Task instructions ->
Going from the line that contains "rotulador (marrón) <469,547>" to the last line of the material below, repeat every line exactly.

Recorded information ->
──────────
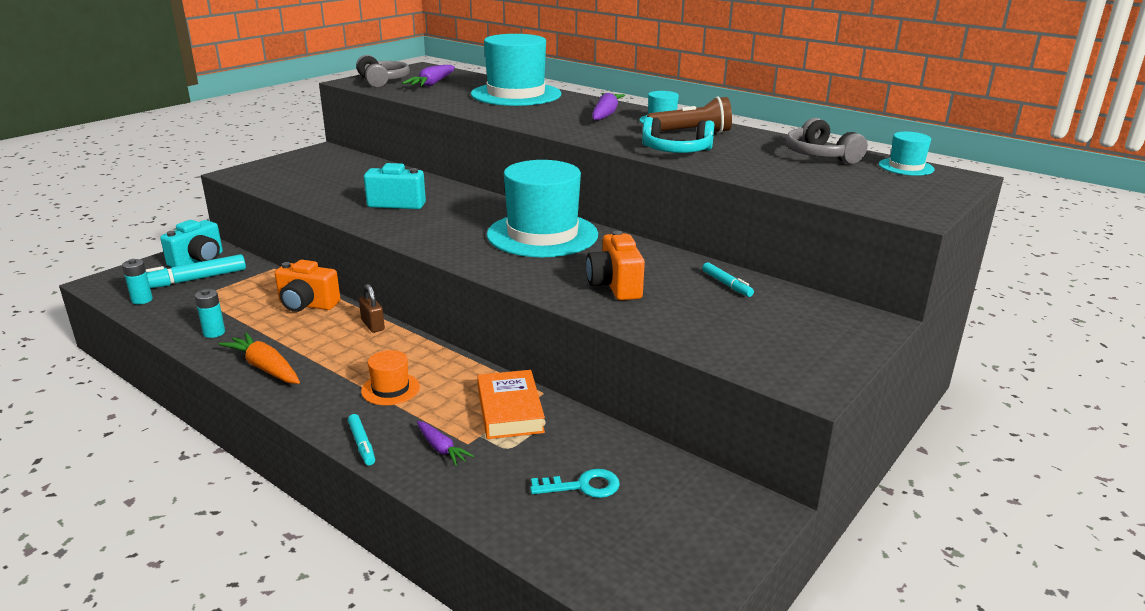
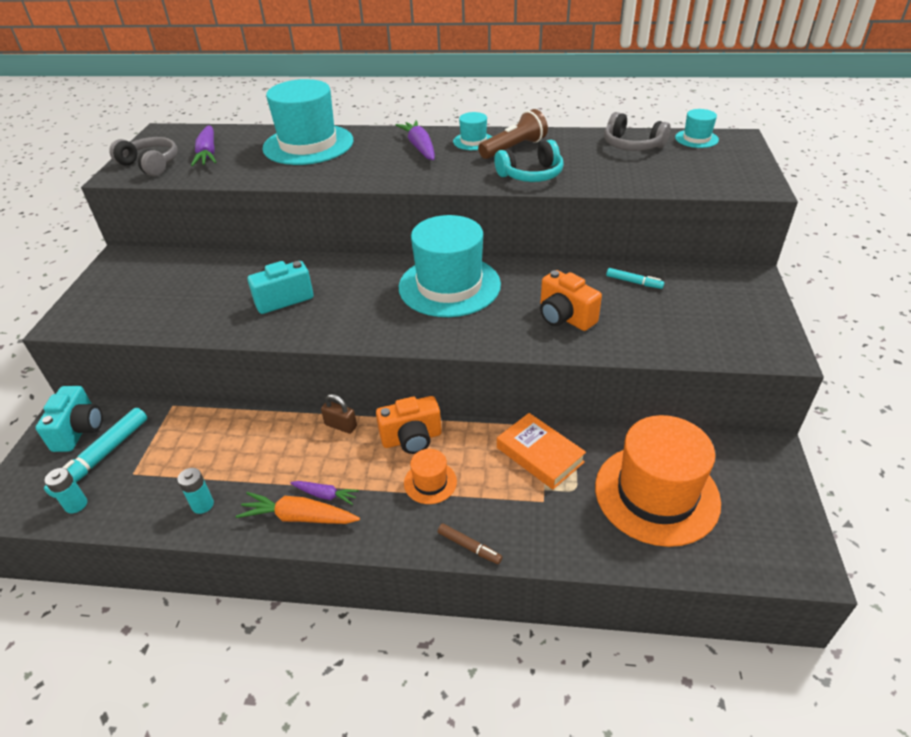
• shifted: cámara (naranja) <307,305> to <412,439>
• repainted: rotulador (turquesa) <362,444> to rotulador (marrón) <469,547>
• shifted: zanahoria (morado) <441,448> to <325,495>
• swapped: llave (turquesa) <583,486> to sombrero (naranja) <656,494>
──────────
Exercise solution ->
• repainted: rotulador (turquesa) <362,444> to rotulador (marrón) <469,547>
• shifted: zanahoria (morado) <441,448> to <325,495>
• swapped: llave (turquesa) <583,486> to sombrero (naranja) <656,494>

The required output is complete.